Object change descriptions
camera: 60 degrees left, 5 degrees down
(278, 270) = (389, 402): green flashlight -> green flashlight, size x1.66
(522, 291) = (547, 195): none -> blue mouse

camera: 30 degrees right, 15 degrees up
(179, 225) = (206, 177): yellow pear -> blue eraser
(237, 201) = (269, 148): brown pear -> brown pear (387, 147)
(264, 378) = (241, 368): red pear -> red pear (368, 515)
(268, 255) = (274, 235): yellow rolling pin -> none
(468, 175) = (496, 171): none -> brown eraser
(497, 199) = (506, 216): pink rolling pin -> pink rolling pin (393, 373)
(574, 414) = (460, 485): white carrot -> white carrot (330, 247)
--
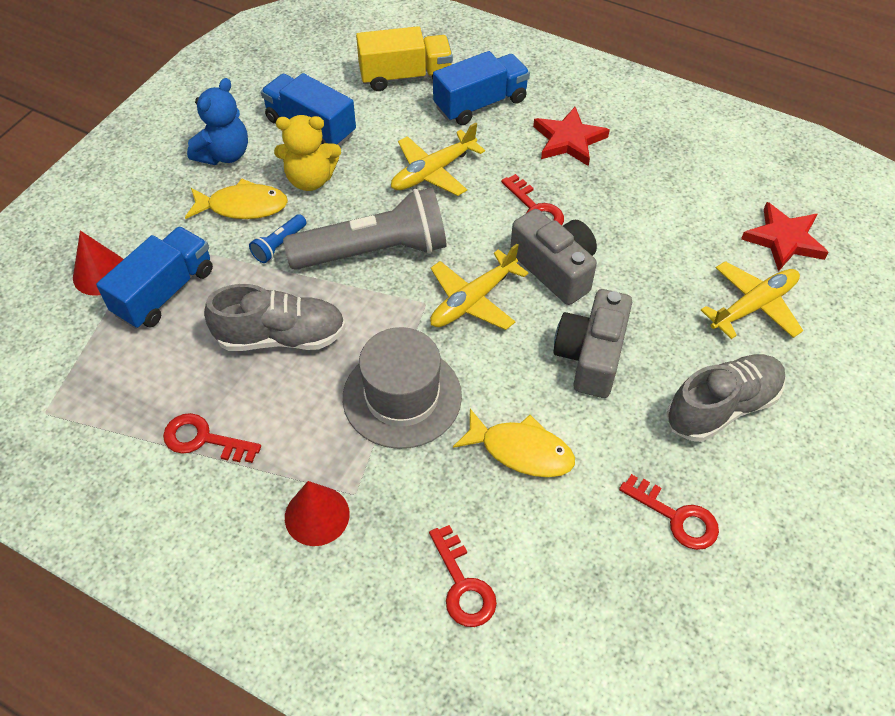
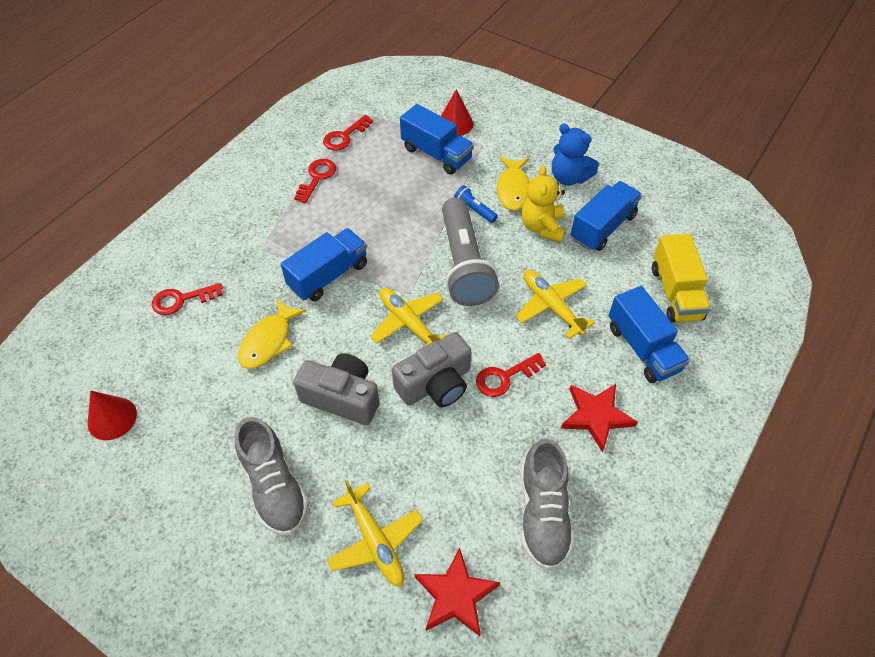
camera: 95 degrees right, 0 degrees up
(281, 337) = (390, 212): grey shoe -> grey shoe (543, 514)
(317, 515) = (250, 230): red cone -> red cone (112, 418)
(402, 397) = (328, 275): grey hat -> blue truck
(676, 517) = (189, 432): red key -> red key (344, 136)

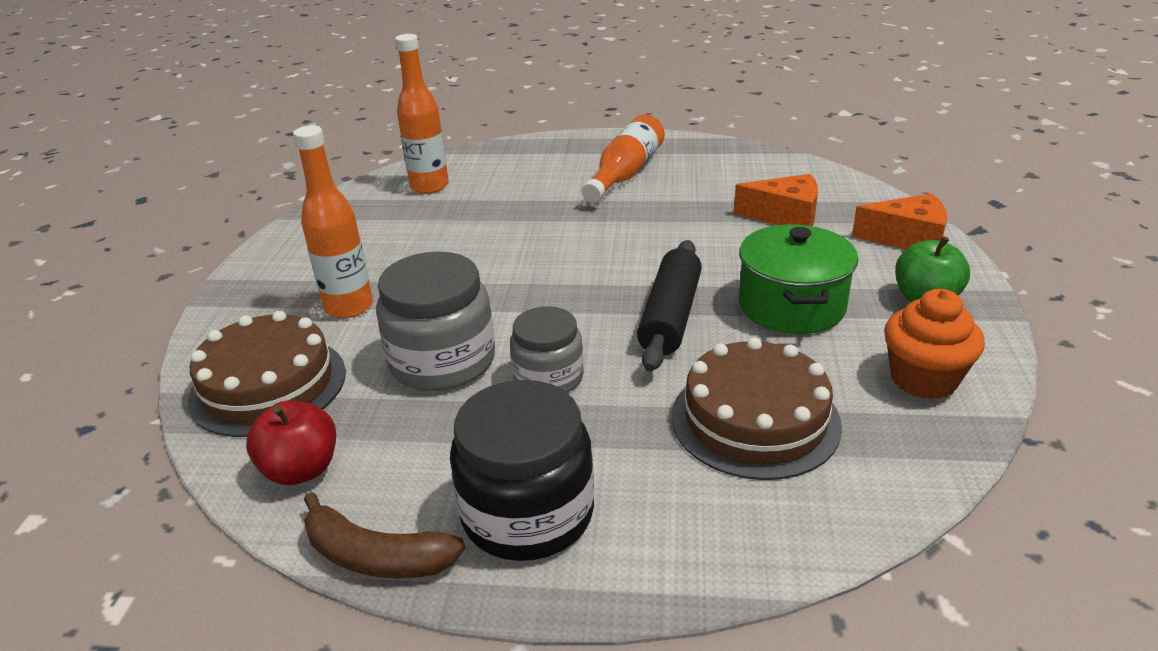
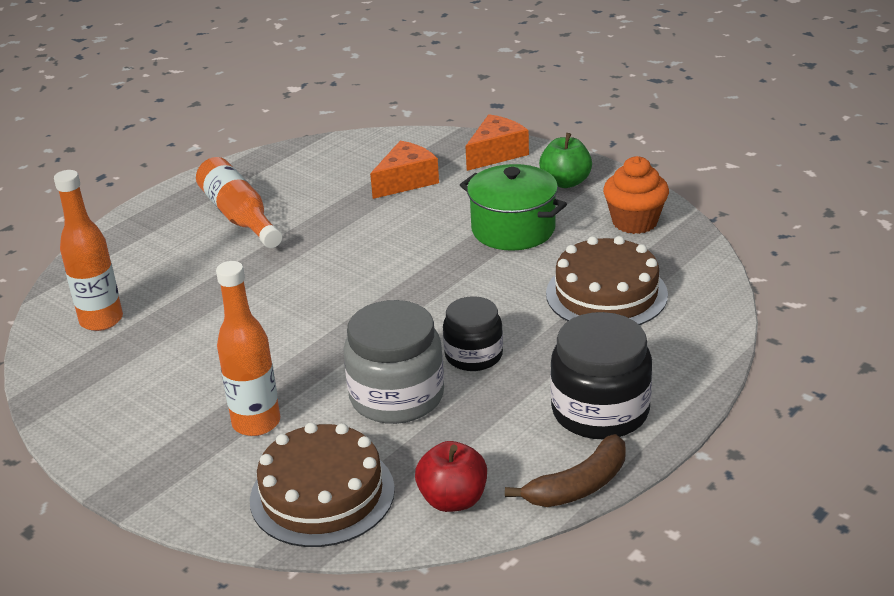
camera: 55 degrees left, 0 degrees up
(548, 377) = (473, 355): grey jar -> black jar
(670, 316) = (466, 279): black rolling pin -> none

→ **What you need to do**: The answer should be all lines from the entries above that hold the word "left".

→ **Solution to this exercise**:
camera: 60 degrees left, 5 degrees down
camera: 55 degrees left, 0 degrees up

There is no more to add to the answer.